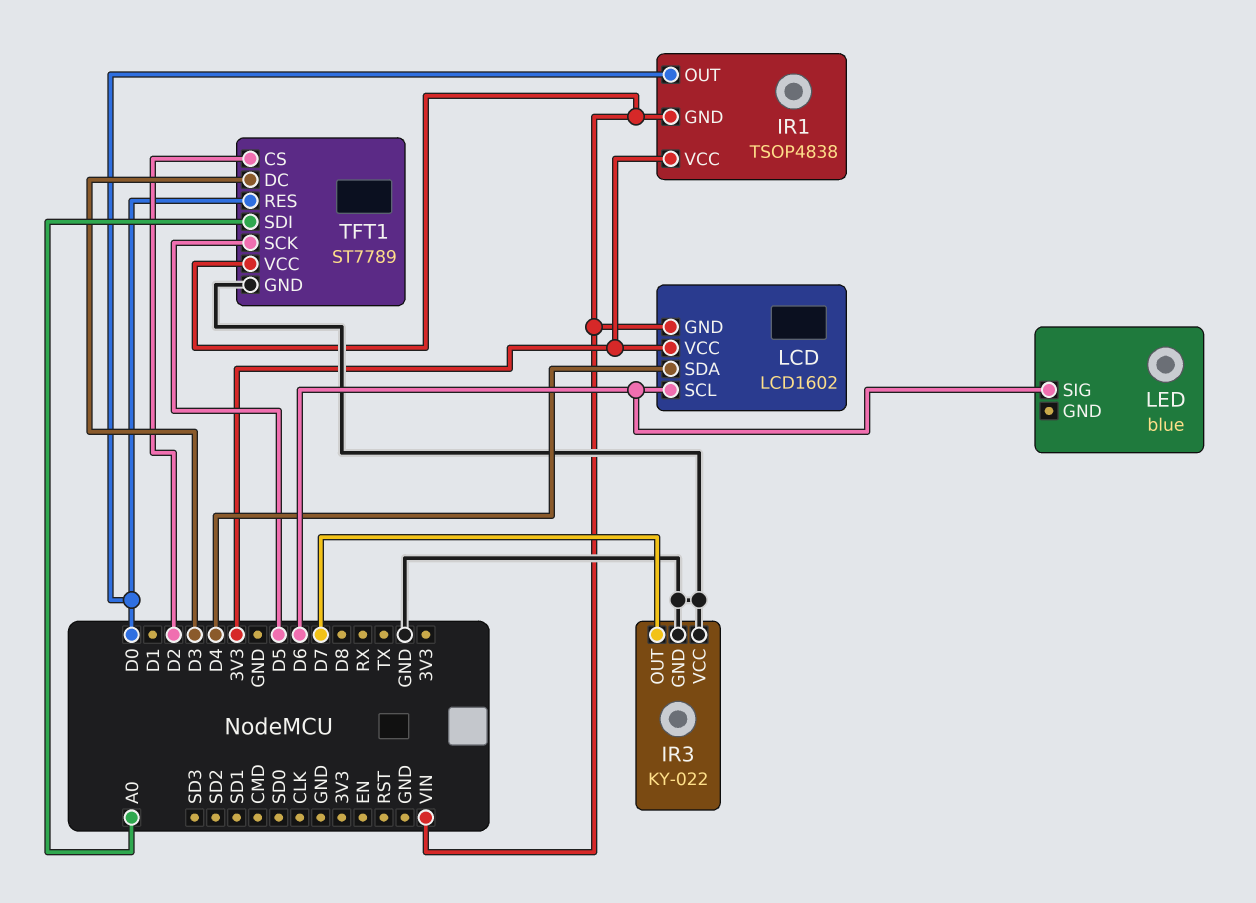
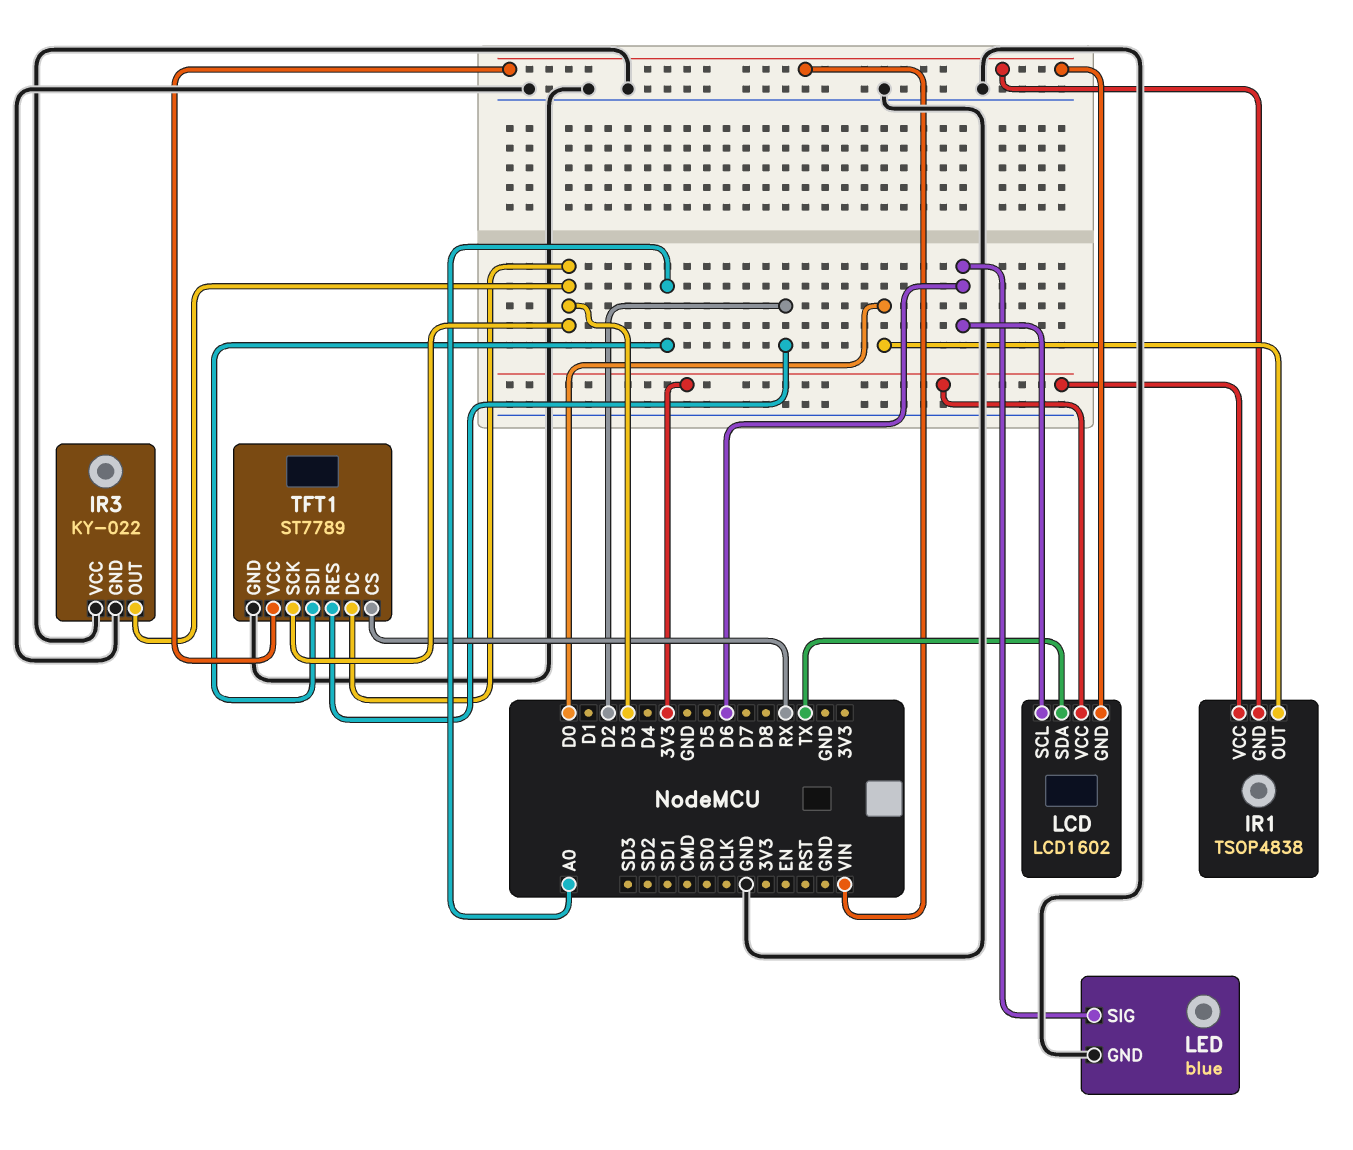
IR3 pin OUT: D7 -> D3
LCD pin SDA: D4 -> TX
LED pin GND: none -> GND
TFT1 pin CS: D2 -> RX
TFT1 pin RES: D0 -> D2
TFT1 pin SCK: D5 -> D3

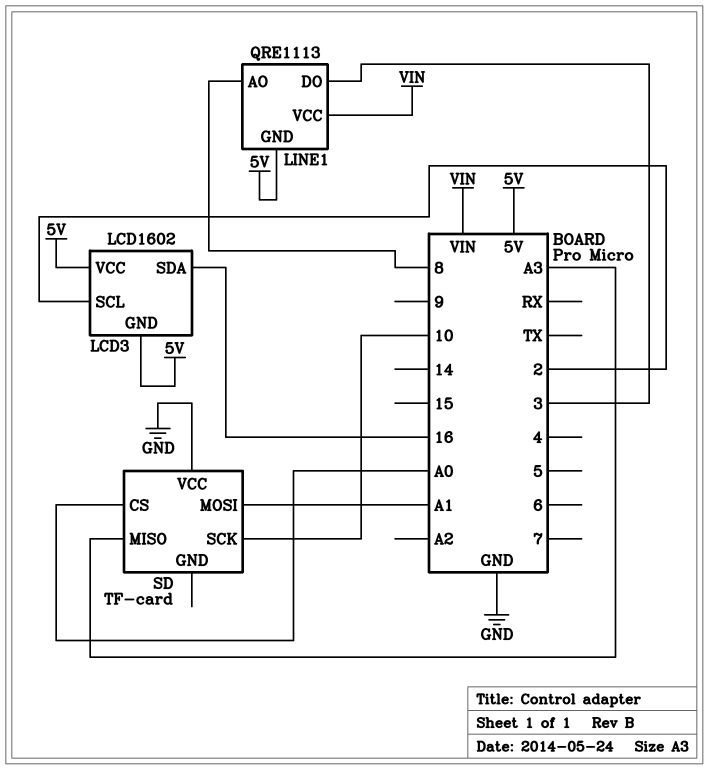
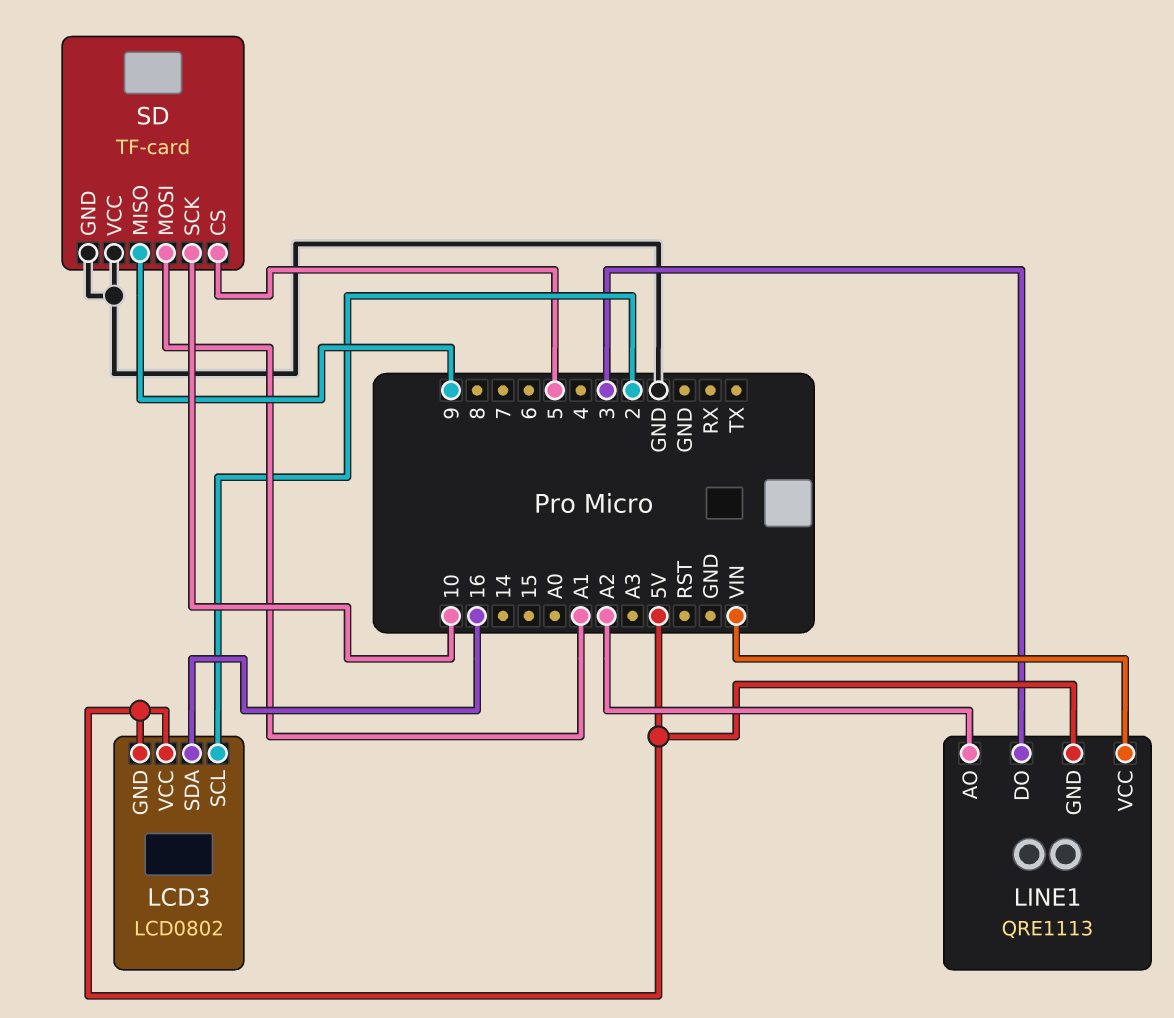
LCD3: LCD1602 -> LCD0802
LINE1 pin AO: 8 -> A2
SD pin CS: A0 -> 5
SD pin GND: none -> GND
SD pin MISO: A3 -> 9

☆ ☆ ☆

Task to complete: Using the entries above, return each line in which the word "none" occurs.

Your solution:
LED pin GND: none -> GND
SD pin GND: none -> GND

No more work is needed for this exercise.